EXERCISE – A line counts if it contains the word "recoloured" at least once. State how many such lines the records contain, giving the number alone.

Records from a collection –
____

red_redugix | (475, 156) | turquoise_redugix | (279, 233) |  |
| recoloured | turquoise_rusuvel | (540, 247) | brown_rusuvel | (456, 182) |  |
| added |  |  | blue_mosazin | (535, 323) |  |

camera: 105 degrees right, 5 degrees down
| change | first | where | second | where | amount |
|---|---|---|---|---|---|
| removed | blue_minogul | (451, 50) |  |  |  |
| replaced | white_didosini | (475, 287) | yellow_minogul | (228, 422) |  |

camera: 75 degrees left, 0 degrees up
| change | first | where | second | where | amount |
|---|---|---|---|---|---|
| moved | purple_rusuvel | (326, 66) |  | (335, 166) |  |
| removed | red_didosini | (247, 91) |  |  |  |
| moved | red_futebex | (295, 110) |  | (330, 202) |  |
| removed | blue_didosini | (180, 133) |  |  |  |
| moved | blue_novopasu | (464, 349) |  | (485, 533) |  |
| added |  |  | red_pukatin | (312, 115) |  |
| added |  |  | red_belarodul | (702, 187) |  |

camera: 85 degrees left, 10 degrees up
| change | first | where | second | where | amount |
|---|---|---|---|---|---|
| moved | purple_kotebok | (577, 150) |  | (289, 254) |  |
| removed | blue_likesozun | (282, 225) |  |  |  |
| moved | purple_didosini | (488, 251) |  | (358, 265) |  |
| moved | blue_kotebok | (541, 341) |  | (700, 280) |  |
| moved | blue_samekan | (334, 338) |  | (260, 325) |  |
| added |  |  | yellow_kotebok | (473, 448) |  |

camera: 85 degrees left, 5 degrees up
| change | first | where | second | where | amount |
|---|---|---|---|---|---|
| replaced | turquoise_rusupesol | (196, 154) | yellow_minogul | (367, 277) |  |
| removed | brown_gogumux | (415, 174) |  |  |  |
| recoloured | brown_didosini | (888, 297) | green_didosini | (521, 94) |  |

____

EXERCISE ANSWER – 2